__WHAT TO WORK ON__
Please restate every line below exactly, without any pictures.

__THE DATA__
————————

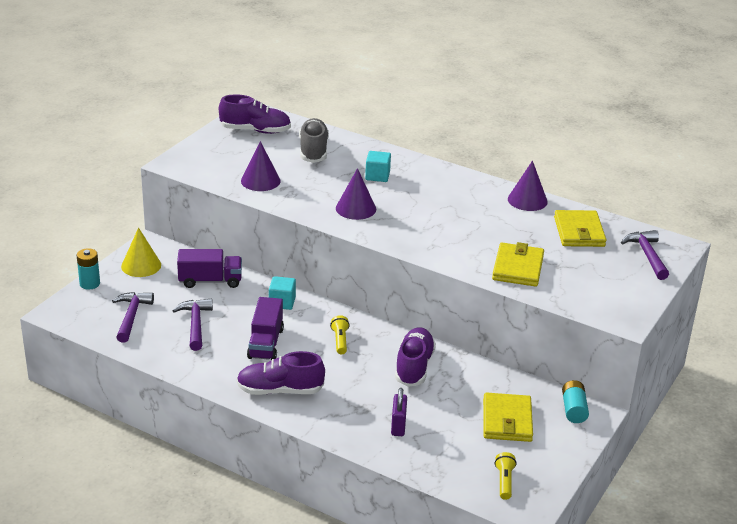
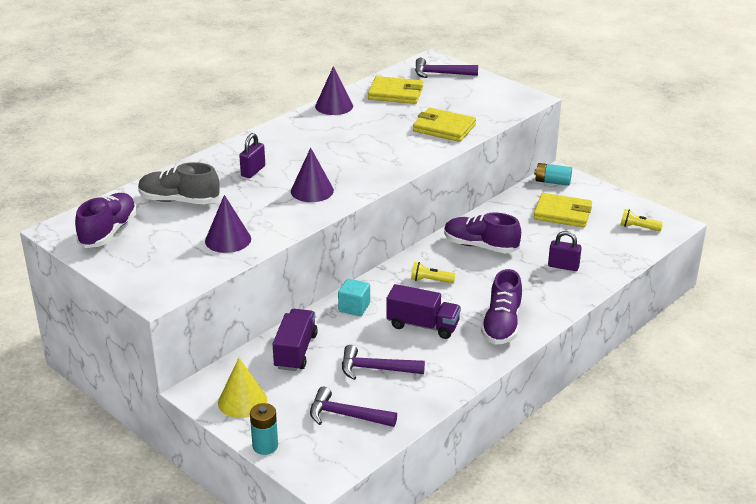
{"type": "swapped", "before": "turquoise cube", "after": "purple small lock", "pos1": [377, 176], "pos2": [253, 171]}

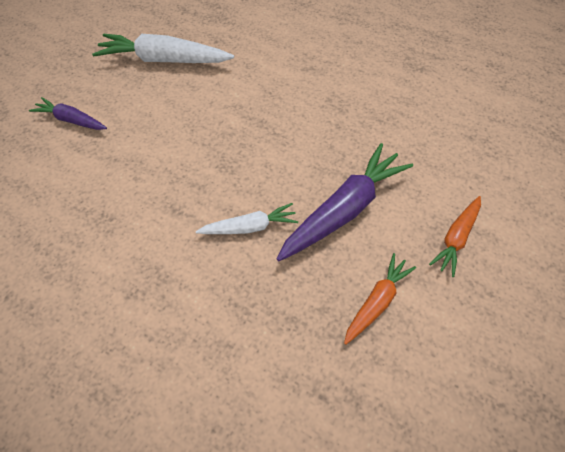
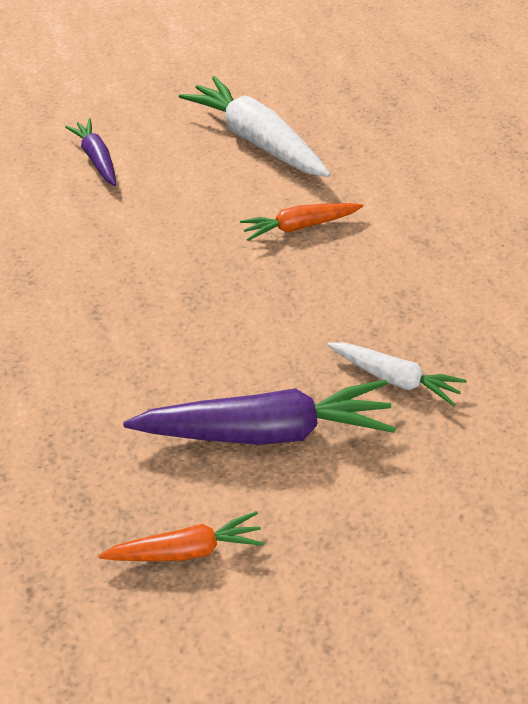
{"type": "shifted", "before": "snow-white root vegetable", "pos1": [249, 227], "pos2": [395, 378]}
{"type": "shifted", "before": "bright orange root vegetable", "pos1": [456, 238], "pos2": [300, 226]}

————————

__ANSWER BOX__
{"type": "swapped", "before": "turquoise cube", "after": "purple small lock", "pos1": [377, 176], "pos2": [253, 171]}

{"type": "shifted", "before": "snow-white root vegetable", "pos1": [249, 227], "pos2": [395, 378]}
{"type": "shifted", "before": "bright orange root vegetable", "pos1": [456, 238], "pos2": [300, 226]}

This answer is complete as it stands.